ASSIGNMENT:
A word-for-word retyping of the listing below is required, with the pictures dropped.
○ ○ ○ ○
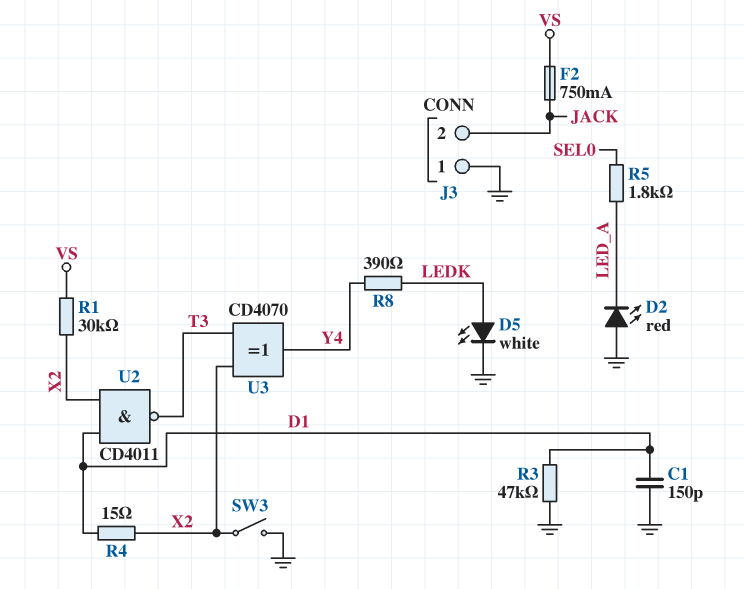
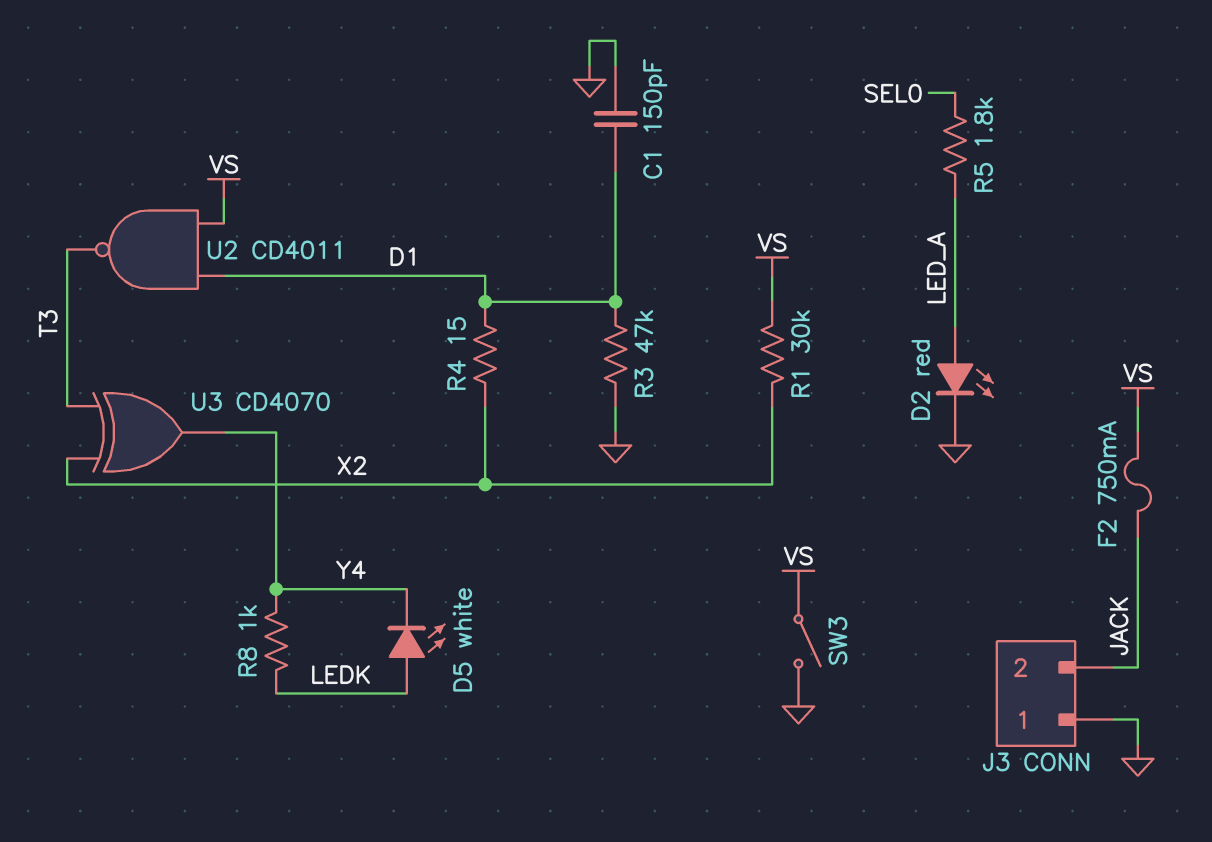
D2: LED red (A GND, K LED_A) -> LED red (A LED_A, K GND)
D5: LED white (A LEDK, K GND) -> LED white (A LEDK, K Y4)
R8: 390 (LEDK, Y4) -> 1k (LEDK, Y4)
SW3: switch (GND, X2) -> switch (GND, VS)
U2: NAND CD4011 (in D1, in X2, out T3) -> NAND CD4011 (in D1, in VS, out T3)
○ ○ ○ ○
WRITTEN RESPONSE:
D2: LED red (A GND, K LED_A) -> LED red (A LED_A, K GND)
D5: LED white (A LEDK, K GND) -> LED white (A LEDK, K Y4)
R8: 390 (LEDK, Y4) -> 1k (LEDK, Y4)
SW3: switch (GND, X2) -> switch (GND, VS)
U2: NAND CD4011 (in D1, in X2, out T3) -> NAND CD4011 (in D1, in VS, out T3)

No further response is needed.